*** Data extract ***
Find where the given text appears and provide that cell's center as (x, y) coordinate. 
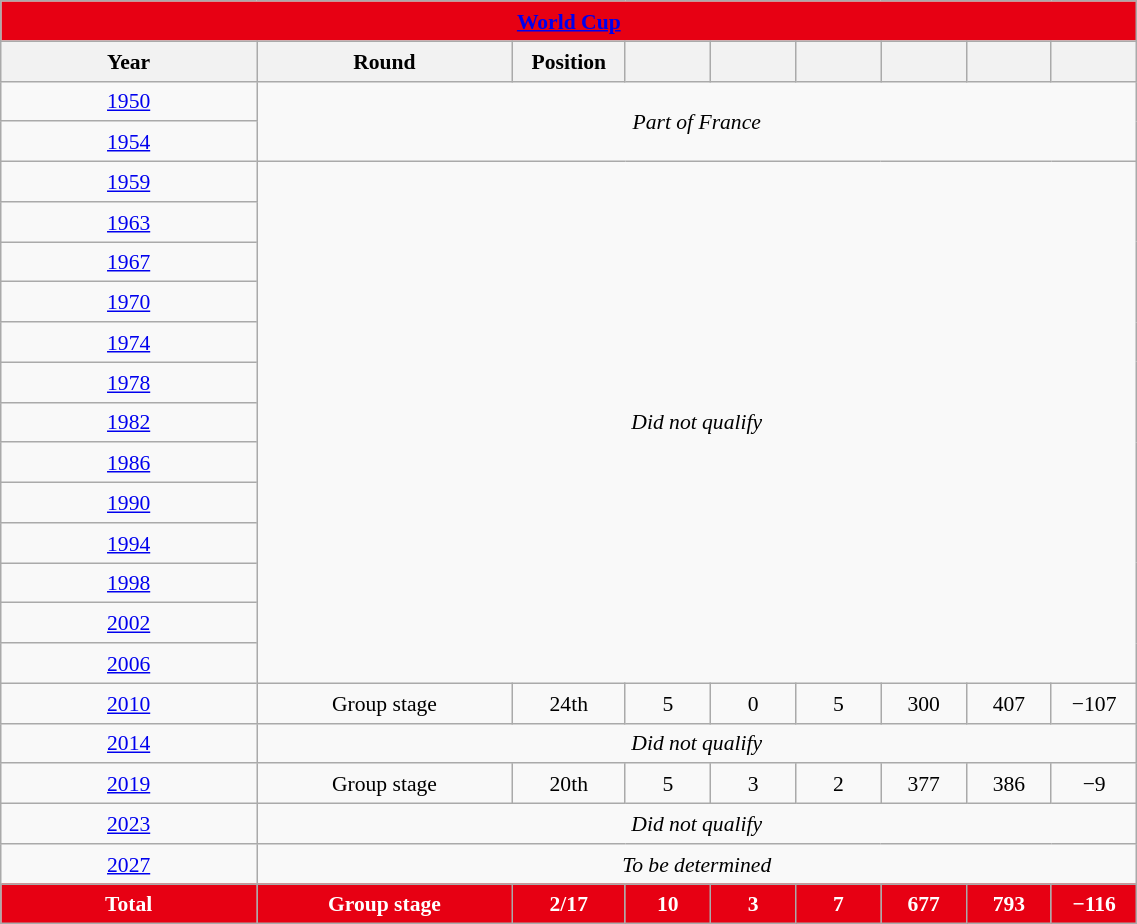
7 (838, 904)
407 (1008, 703)
1978 (129, 382)
−116 (1094, 904)
World Cup (569, 21)
Position (568, 61)
793 (1008, 904)
Round (385, 61)
Part of France (697, 121)
1954 (129, 142)
1959 (129, 182)
To be determined (697, 864)
−9 (1094, 784)
2/17 (568, 904)
1986 (129, 463)
2 (838, 784)
2010 (129, 703)
2019 (129, 784)
677 (924, 904)
Total (129, 904)
1990 (129, 503)
377 (924, 784)
24th (568, 703)
2014 (129, 743)
2023 (129, 824)
300 (924, 703)
10 (668, 904)
1950 (129, 101)
2027 (129, 864)
1974 (129, 342)
1998 (129, 583)
Year (129, 61)
1967 (129, 262)
0 (752, 703)
20th (568, 784)
386 (1008, 784)
1994 (129, 543)
2006 (129, 663)
1970 (129, 302)
2002 (129, 623)
1963 (129, 222)
−107 (1094, 703)
1982 (129, 422)
Return the [X, Y] coordinate for the center point of the cell that contains the specified text.  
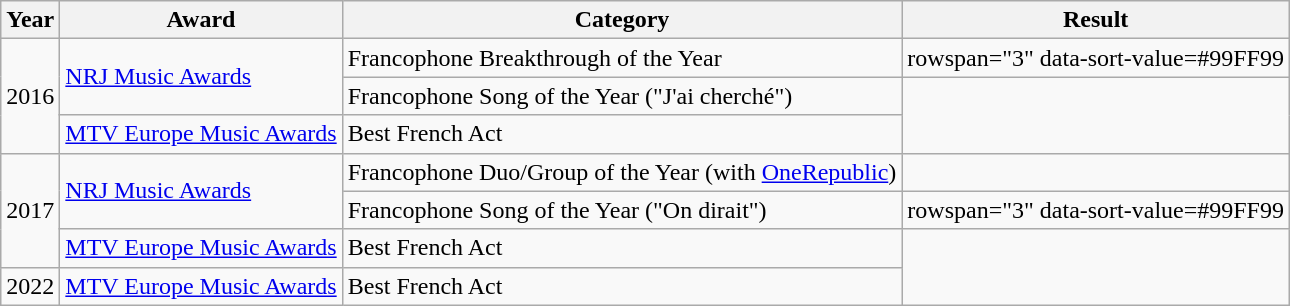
***
▶ _Goal_:
Return all of the lines above, first to last, character for character, but leave out the two picture lines.

▶ _Solution_:
Find where the given text appears and provide that cell's center as (x, y) coordinate. 
7 (838, 904)
407 (1008, 703)
1978 (129, 382)
−116 (1094, 904)
World Cup (569, 21)
Position (568, 61)
793 (1008, 904)
Round (385, 61)
Part of France (697, 121)
1954 (129, 142)
1959 (129, 182)
To be determined (697, 864)
−9 (1094, 784)
2/17 (568, 904)
1986 (129, 463)
2 (838, 784)
2010 (129, 703)
2019 (129, 784)
677 (924, 904)
Total (129, 904)
1990 (129, 503)
377 (924, 784)
24th (568, 703)
2014 (129, 743)
2023 (129, 824)
300 (924, 703)
10 (668, 904)
1950 (129, 101)
2027 (129, 864)
1974 (129, 342)
1998 (129, 583)
Year (129, 61)
1967 (129, 262)
0 (752, 703)
20th (568, 784)
386 (1008, 784)
1994 (129, 543)
2006 (129, 663)
1970 (129, 302)
2002 (129, 623)
1963 (129, 222)
−107 (1094, 703)
1982 (129, 422)
Return the [X, Y] coordinate for the center point of the cell that contains the specified text.  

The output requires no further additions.